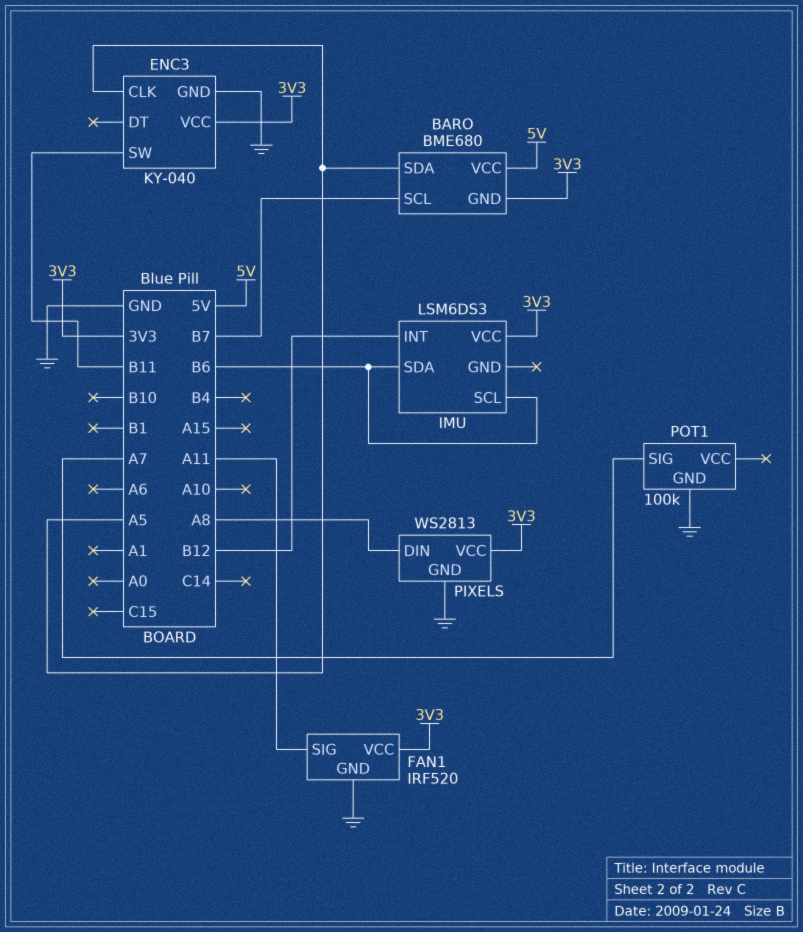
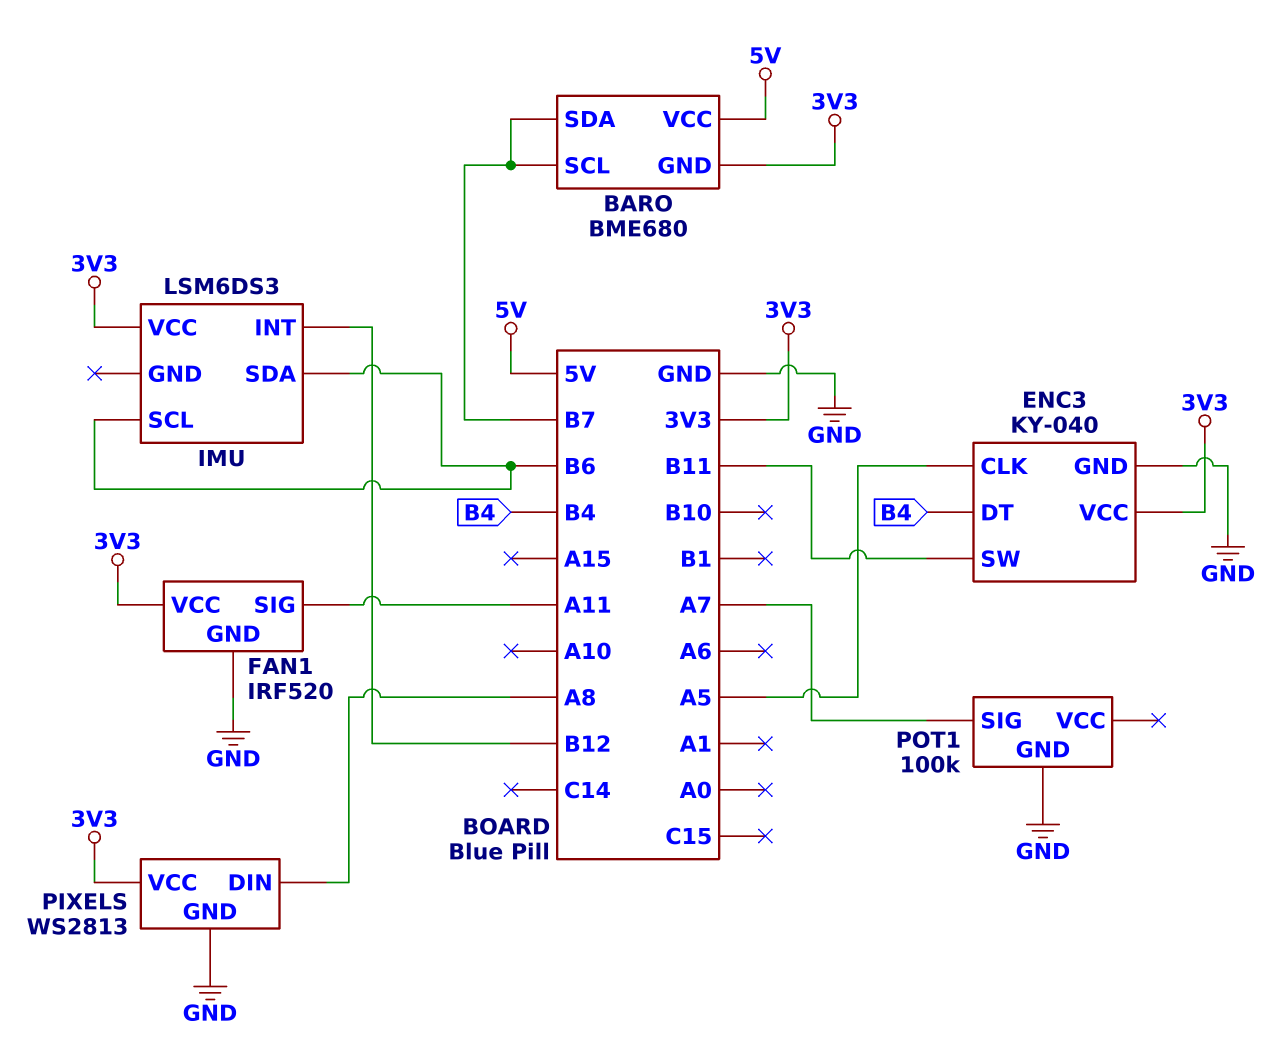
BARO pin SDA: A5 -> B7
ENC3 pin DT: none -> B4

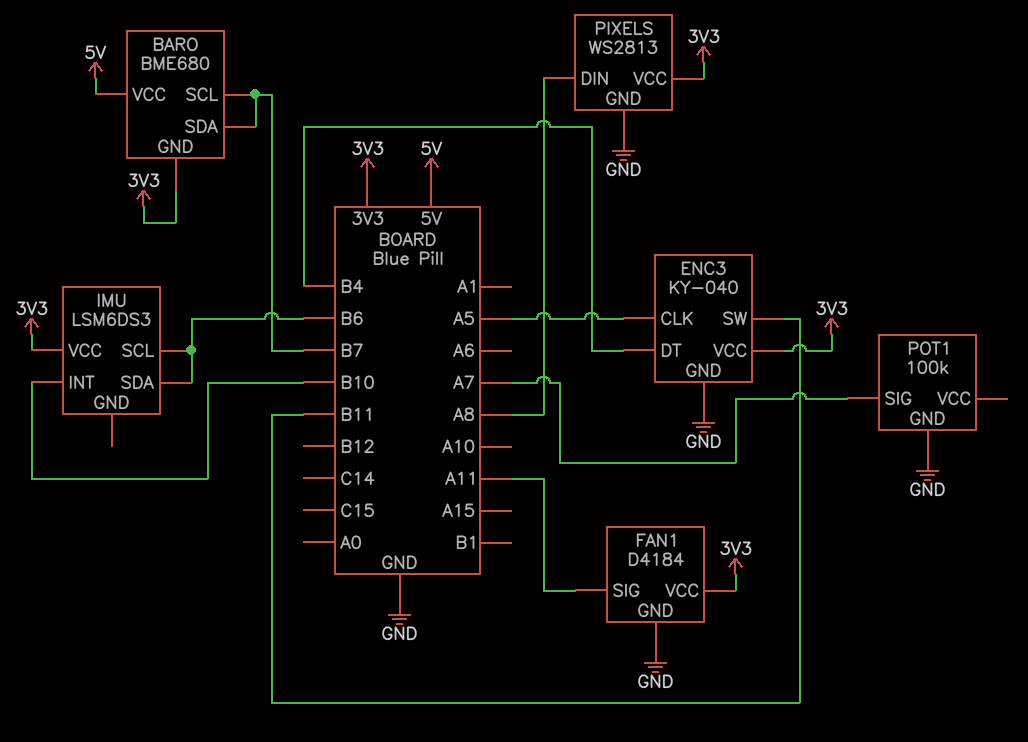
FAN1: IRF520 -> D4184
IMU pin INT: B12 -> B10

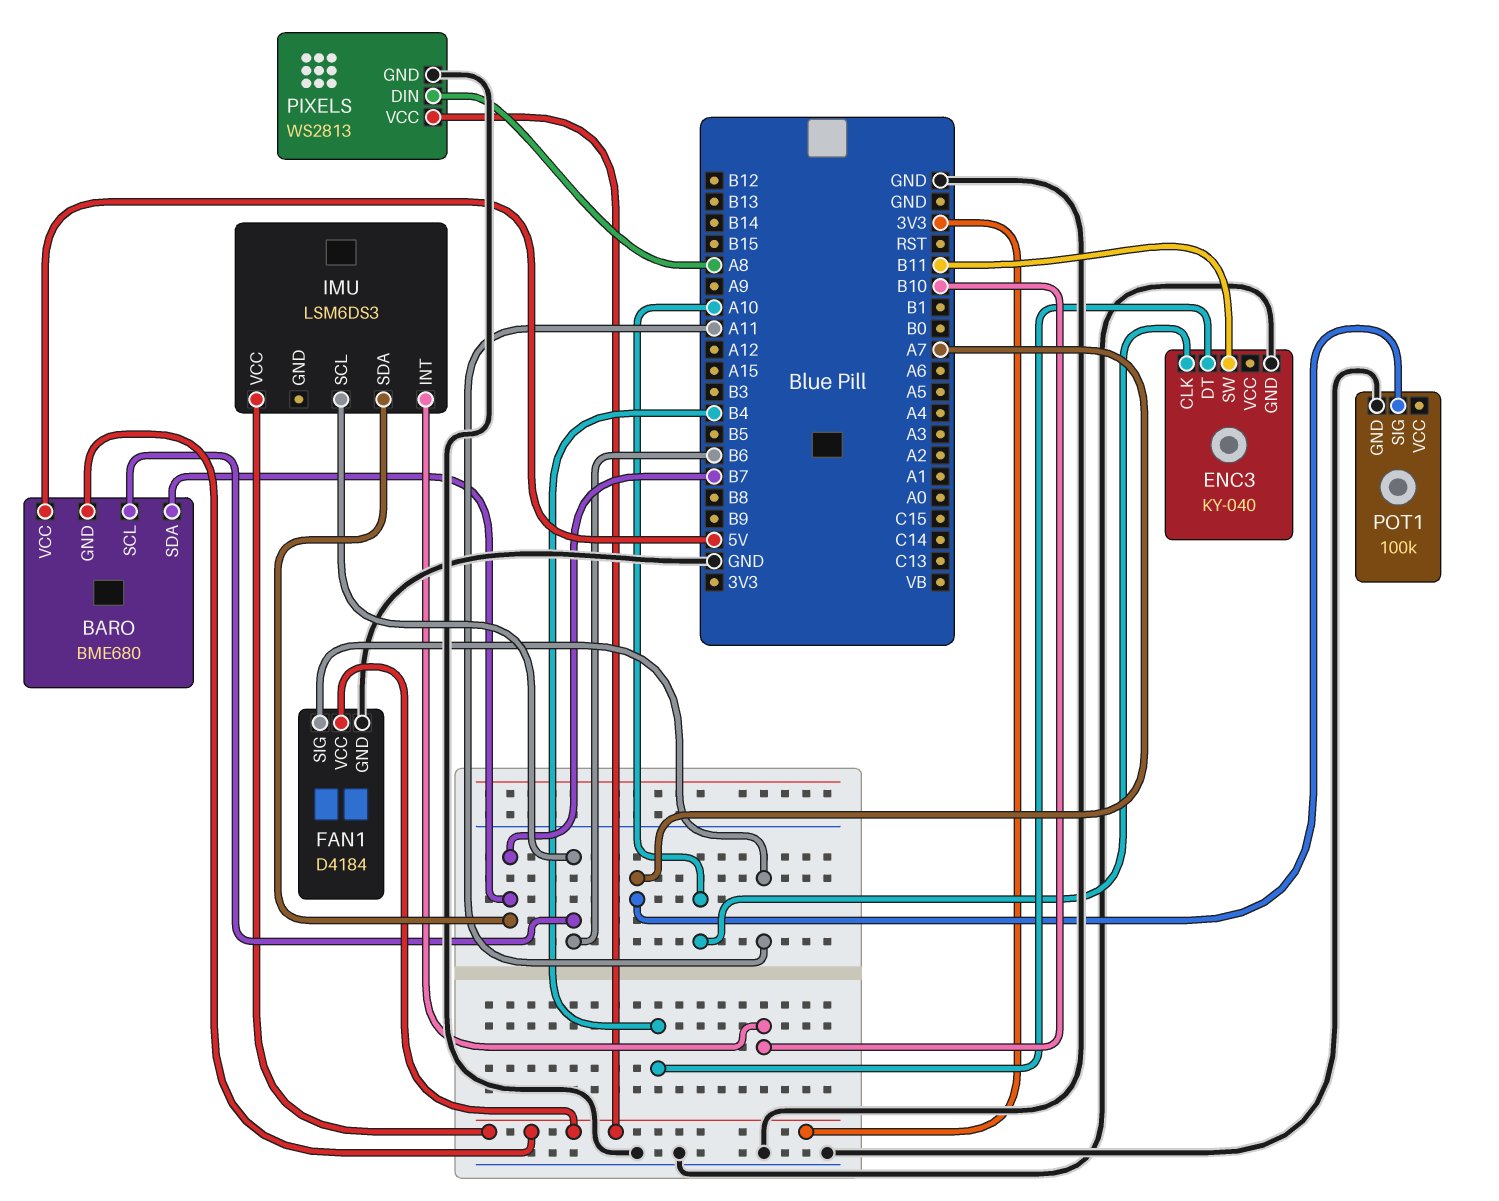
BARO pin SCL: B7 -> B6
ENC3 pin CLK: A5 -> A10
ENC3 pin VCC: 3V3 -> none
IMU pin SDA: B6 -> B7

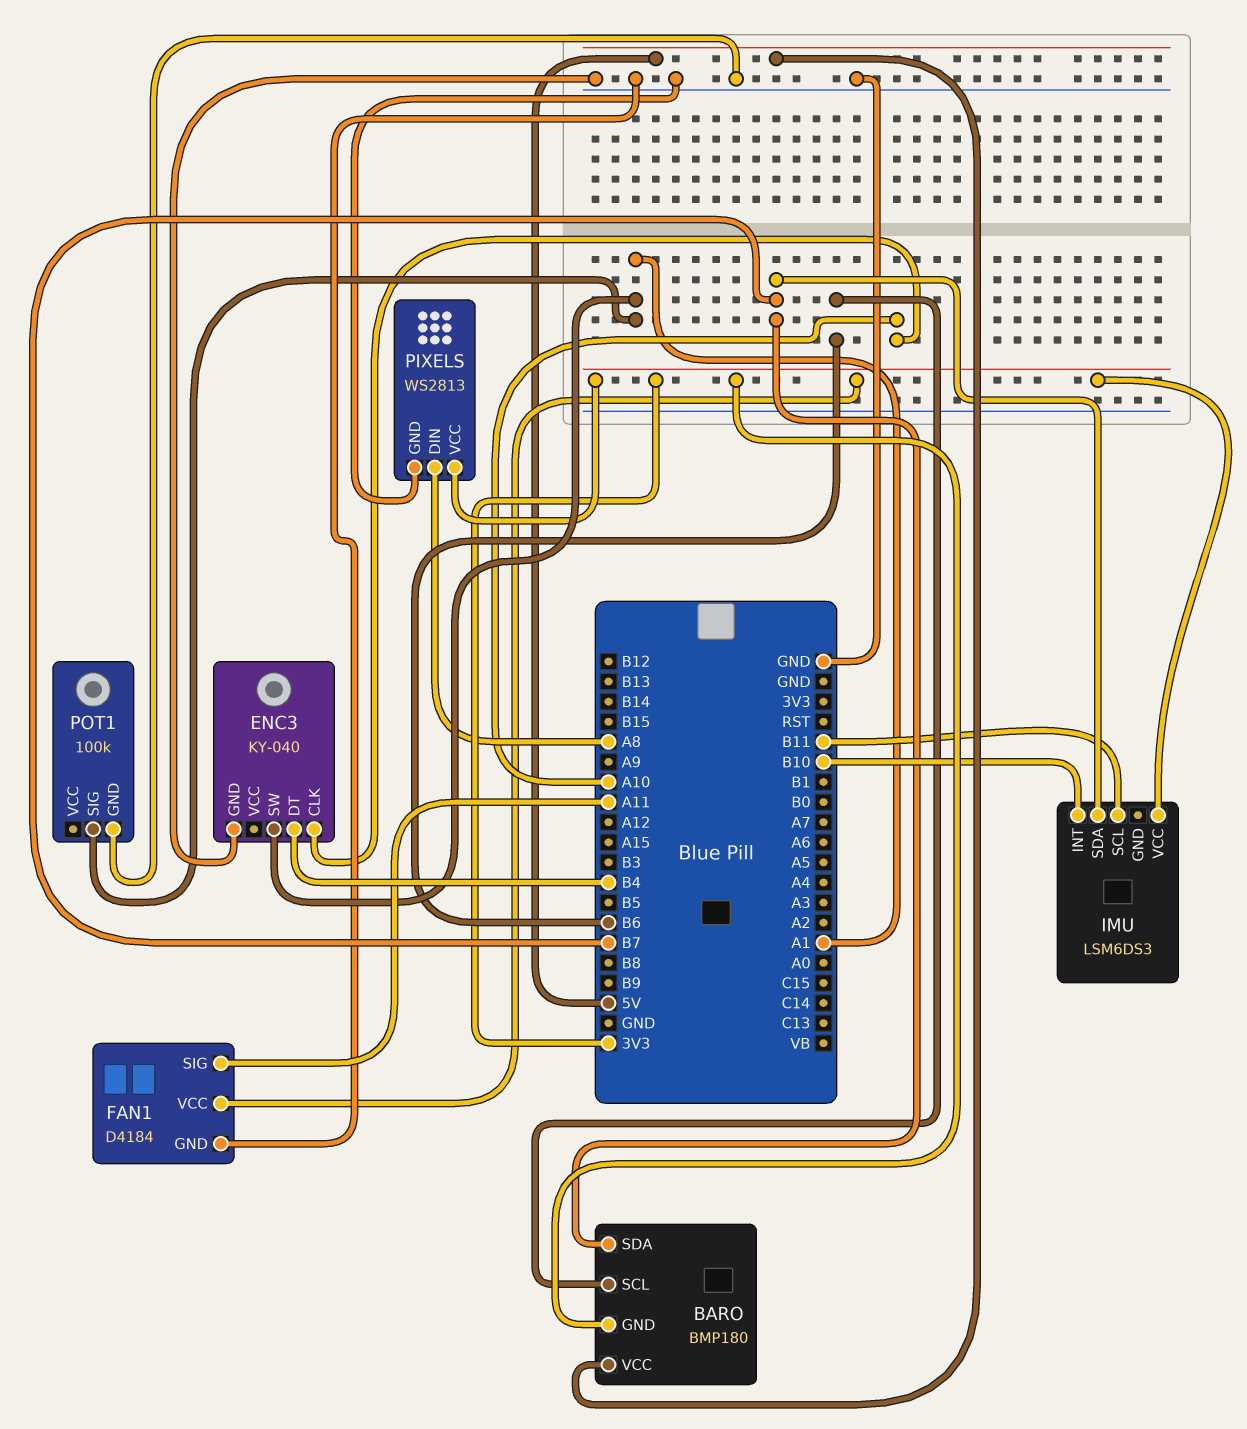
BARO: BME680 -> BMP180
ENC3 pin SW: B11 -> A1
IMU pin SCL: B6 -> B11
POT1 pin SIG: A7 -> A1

--

What this task involves =
Reproduce all of the entries word for word, skipping any pictures they hold.

Exercise solution =
BARO pin SDA: A5 -> B7
ENC3 pin DT: none -> B4

FAN1: IRF520 -> D4184
IMU pin INT: B12 -> B10

BARO pin SCL: B7 -> B6
ENC3 pin CLK: A5 -> A10
ENC3 pin VCC: 3V3 -> none
IMU pin SDA: B6 -> B7

BARO: BME680 -> BMP180
ENC3 pin SW: B11 -> A1
IMU pin SCL: B6 -> B11
POT1 pin SIG: A7 -> A1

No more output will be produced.